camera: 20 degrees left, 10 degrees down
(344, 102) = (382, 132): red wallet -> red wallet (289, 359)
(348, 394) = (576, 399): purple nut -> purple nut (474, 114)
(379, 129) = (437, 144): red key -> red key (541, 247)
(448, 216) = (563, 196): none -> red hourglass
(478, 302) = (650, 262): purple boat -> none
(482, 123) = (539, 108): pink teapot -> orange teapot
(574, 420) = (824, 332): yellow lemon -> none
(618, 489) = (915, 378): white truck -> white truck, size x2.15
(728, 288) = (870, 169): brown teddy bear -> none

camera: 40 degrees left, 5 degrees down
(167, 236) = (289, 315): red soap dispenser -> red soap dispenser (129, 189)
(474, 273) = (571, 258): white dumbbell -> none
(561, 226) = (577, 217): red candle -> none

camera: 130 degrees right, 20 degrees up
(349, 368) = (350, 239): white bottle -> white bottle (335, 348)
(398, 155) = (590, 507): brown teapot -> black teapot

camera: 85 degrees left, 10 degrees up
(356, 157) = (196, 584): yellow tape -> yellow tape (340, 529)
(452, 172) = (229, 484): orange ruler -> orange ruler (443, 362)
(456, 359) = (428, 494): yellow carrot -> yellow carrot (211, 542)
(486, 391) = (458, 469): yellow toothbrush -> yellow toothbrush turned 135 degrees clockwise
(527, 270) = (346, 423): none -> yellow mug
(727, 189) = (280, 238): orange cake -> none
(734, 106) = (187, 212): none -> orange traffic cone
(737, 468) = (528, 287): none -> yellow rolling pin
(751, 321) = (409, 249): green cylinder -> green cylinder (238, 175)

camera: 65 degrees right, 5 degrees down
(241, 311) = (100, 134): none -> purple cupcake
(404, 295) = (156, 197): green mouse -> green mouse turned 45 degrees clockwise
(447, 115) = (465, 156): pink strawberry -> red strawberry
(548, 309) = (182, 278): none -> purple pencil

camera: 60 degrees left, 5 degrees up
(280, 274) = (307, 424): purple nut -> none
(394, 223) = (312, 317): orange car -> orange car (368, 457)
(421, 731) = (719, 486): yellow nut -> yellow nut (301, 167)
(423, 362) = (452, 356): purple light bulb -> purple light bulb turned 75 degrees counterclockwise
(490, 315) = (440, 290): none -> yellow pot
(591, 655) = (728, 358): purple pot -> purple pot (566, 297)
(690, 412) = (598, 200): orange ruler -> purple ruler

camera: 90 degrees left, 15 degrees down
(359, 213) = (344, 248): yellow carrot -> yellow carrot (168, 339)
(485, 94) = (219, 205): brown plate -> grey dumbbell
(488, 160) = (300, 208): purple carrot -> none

* _Task prompt_: Output the lines above exactly, but only those between the line holding "(379, 129) = (437, 144): red" and the line holding "(490, 315) = (440, 290): none -> yellow pot", inclusive.

* _Solution to the problem_:
(379, 129) = (437, 144): red key -> red key (541, 247)
(448, 216) = (563, 196): none -> red hourglass
(478, 302) = (650, 262): purple boat -> none
(482, 123) = (539, 108): pink teapot -> orange teapot
(574, 420) = (824, 332): yellow lemon -> none
(618, 489) = (915, 378): white truck -> white truck, size x2.15
(728, 288) = (870, 169): brown teddy bear -> none

camera: 40 degrees left, 5 degrees down
(167, 236) = (289, 315): red soap dispenser -> red soap dispenser (129, 189)
(474, 273) = (571, 258): white dumbbell -> none
(561, 226) = (577, 217): red candle -> none

camera: 130 degrees right, 20 degrees up
(349, 368) = (350, 239): white bottle -> white bottle (335, 348)
(398, 155) = (590, 507): brown teapot -> black teapot

camera: 85 degrees left, 10 degrees up
(356, 157) = (196, 584): yellow tape -> yellow tape (340, 529)
(452, 172) = (229, 484): orange ruler -> orange ruler (443, 362)
(456, 359) = (428, 494): yellow carrot -> yellow carrot (211, 542)
(486, 391) = (458, 469): yellow toothbrush -> yellow toothbrush turned 135 degrees clockwise
(527, 270) = (346, 423): none -> yellow mug
(727, 189) = (280, 238): orange cake -> none
(734, 106) = (187, 212): none -> orange traffic cone
(737, 468) = (528, 287): none -> yellow rolling pin
(751, 321) = (409, 249): green cylinder -> green cylinder (238, 175)

camera: 65 degrees right, 5 degrees down
(241, 311) = (100, 134): none -> purple cupcake
(404, 295) = (156, 197): green mouse -> green mouse turned 45 degrees clockwise
(447, 115) = (465, 156): pink strawberry -> red strawberry
(548, 309) = (182, 278): none -> purple pencil

camera: 60 degrees left, 5 degrees up
(280, 274) = (307, 424): purple nut -> none
(394, 223) = (312, 317): orange car -> orange car (368, 457)
(421, 731) = (719, 486): yellow nut -> yellow nut (301, 167)
(423, 362) = (452, 356): purple light bulb -> purple light bulb turned 75 degrees counterclockwise
(490, 315) = (440, 290): none -> yellow pot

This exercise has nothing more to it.